§ **SUPPLIED INFORMATION**
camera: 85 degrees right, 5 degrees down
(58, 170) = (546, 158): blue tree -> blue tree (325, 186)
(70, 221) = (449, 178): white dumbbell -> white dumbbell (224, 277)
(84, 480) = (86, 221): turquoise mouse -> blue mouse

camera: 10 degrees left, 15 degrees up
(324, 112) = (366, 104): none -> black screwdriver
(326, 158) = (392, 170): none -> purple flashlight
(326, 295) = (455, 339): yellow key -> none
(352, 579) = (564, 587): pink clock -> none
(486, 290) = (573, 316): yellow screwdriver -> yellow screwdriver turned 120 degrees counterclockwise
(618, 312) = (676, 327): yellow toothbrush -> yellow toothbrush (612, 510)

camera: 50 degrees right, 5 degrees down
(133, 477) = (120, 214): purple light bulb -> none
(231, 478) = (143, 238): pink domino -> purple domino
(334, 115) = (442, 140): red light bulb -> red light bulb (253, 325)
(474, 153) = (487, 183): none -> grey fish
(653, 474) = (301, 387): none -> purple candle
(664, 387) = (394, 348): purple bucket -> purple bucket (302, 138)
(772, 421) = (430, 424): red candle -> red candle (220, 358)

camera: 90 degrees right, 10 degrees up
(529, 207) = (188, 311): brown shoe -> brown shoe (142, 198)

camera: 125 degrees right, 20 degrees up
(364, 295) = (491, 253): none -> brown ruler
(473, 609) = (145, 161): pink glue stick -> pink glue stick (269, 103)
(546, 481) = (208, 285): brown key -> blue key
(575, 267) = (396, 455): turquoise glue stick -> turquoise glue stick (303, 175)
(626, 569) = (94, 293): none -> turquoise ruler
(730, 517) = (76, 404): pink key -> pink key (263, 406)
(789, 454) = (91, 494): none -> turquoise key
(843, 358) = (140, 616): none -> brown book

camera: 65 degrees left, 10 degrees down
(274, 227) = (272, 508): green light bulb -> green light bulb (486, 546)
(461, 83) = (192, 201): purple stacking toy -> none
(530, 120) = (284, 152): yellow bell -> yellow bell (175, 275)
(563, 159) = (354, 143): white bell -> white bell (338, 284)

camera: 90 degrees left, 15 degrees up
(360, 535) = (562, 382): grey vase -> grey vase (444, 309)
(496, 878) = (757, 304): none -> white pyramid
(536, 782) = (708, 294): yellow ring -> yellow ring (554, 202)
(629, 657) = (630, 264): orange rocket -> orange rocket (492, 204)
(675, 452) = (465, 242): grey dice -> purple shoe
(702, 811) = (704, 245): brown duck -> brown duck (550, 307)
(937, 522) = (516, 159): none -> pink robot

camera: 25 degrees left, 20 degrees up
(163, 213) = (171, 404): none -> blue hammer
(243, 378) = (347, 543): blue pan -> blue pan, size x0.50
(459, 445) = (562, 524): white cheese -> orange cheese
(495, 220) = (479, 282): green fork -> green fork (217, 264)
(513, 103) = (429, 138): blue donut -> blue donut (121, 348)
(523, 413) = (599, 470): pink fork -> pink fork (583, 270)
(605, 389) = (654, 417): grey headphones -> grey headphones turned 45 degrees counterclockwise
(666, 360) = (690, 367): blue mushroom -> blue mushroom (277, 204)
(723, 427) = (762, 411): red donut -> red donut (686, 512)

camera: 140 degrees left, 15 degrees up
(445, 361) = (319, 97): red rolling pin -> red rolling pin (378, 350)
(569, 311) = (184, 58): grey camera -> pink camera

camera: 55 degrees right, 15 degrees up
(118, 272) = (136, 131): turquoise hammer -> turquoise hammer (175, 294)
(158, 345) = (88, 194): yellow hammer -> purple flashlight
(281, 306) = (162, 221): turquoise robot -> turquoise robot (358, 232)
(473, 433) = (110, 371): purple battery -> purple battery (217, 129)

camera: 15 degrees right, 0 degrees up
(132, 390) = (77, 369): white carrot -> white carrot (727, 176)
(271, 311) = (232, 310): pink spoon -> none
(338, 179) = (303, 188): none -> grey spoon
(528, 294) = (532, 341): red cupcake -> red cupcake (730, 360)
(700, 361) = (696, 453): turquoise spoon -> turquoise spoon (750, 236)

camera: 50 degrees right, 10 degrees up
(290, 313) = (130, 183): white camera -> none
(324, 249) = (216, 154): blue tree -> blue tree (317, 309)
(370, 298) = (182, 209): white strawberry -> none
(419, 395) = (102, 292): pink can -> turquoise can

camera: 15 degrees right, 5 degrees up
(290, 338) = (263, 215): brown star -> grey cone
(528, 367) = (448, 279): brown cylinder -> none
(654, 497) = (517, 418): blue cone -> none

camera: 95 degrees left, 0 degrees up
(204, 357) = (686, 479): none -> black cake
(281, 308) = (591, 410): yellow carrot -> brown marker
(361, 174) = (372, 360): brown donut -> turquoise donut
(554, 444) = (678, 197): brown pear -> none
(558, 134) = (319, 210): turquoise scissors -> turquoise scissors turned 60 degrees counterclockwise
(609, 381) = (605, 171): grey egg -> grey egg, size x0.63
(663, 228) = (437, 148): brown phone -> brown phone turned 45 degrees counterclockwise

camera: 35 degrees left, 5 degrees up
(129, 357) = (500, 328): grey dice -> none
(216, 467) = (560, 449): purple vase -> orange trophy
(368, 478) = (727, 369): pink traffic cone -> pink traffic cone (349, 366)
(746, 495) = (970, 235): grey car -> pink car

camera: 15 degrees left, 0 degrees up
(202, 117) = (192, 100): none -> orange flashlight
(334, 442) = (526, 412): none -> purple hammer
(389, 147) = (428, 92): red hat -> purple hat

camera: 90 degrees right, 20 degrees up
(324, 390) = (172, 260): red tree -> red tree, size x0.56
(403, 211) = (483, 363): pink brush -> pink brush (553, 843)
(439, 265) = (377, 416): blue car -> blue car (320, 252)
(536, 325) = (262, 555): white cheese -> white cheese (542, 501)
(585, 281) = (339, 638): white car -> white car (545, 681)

§ **EXERCISE PROMPT**
Every line that includes "right" must be copied from the material above.

§ **EXERCISE ANSWER**
camera: 85 degrees right, 5 degrees down
camera: 50 degrees right, 5 degrees down
camera: 90 degrees right, 10 degrees up
camera: 125 degrees right, 20 degrees up
camera: 55 degrees right, 15 degrees up
camera: 15 degrees right, 0 degrees up
camera: 50 degrees right, 10 degrees up
camera: 15 degrees right, 5 degrees up
camera: 90 degrees right, 20 degrees up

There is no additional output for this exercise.